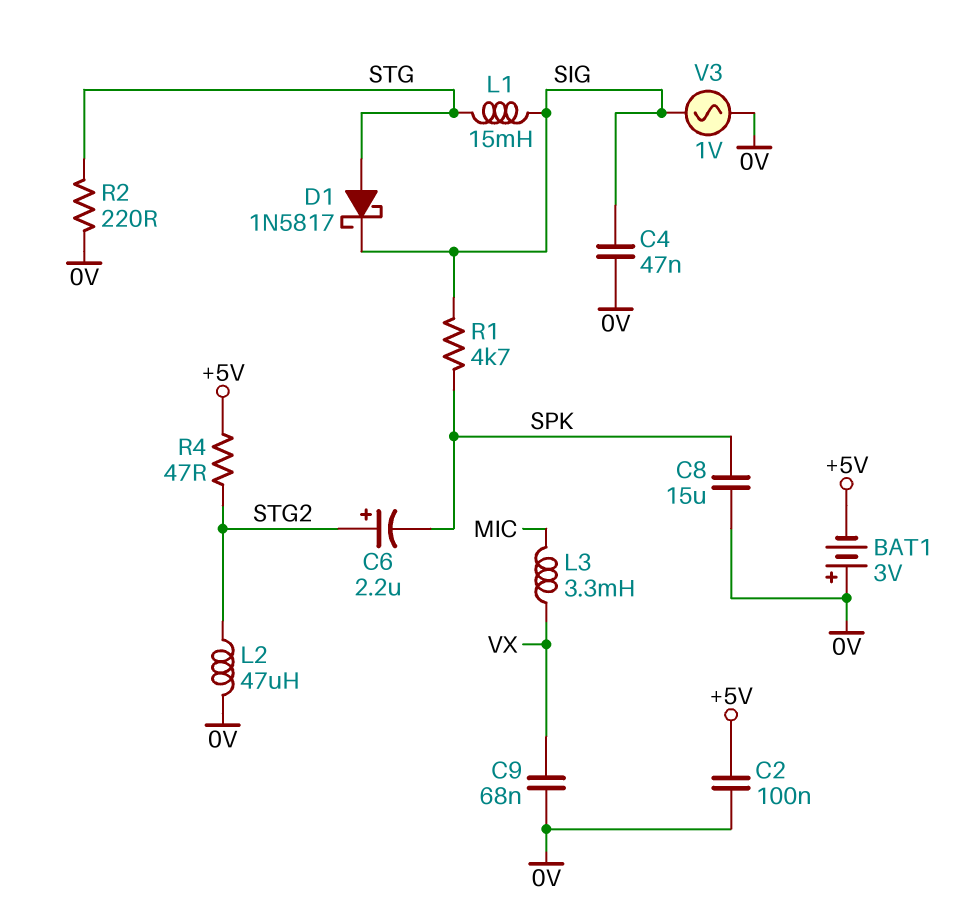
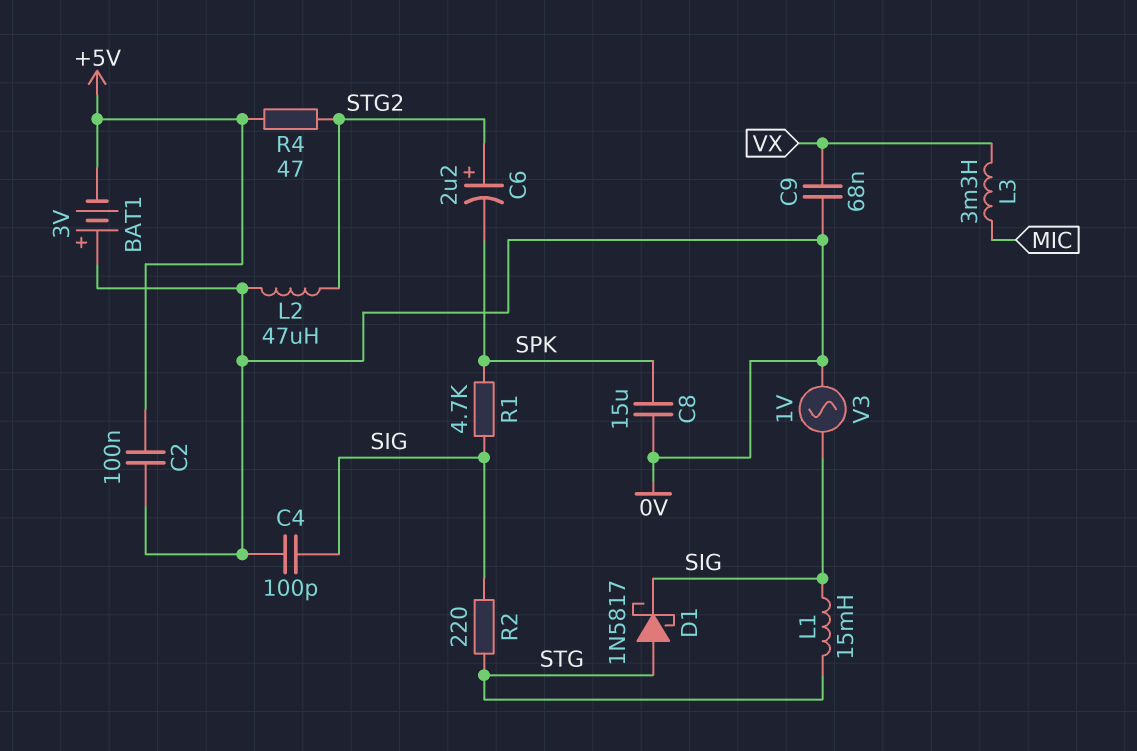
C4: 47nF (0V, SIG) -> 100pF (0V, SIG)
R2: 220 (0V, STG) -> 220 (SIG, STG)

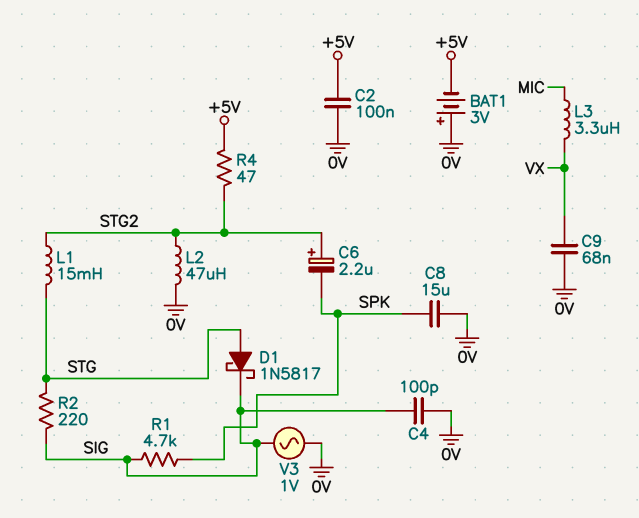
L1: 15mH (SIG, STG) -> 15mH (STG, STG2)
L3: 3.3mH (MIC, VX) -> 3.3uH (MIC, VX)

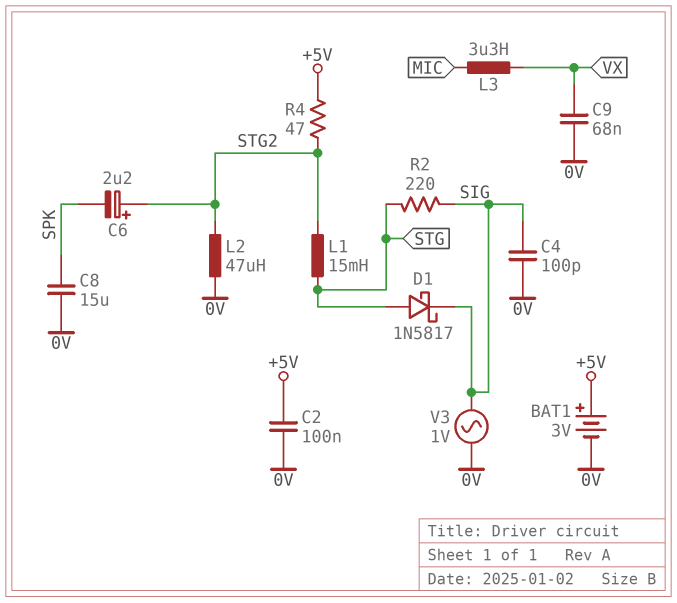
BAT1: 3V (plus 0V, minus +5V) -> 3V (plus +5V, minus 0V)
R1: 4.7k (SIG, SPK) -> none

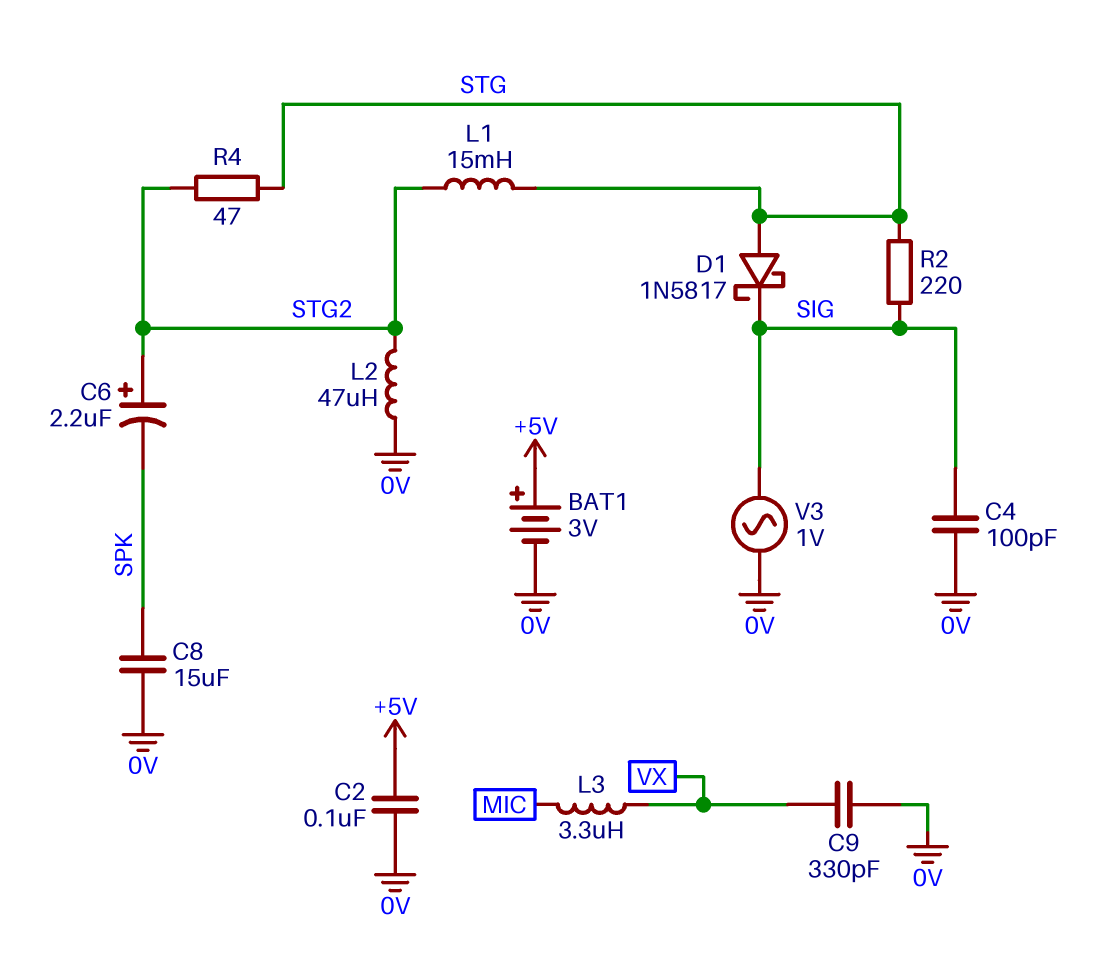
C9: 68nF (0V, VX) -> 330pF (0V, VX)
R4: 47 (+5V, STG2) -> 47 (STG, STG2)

☆ ☆ ☆ ☆

Retype all records exactly as shown above, images excluded.

C4: 47nF (0V, SIG) -> 100pF (0V, SIG)
R2: 220 (0V, STG) -> 220 (SIG, STG)

L1: 15mH (SIG, STG) -> 15mH (STG, STG2)
L3: 3.3mH (MIC, VX) -> 3.3uH (MIC, VX)

BAT1: 3V (plus 0V, minus +5V) -> 3V (plus +5V, minus 0V)
R1: 4.7k (SIG, SPK) -> none

C9: 68nF (0V, VX) -> 330pF (0V, VX)
R4: 47 (+5V, STG2) -> 47 (STG, STG2)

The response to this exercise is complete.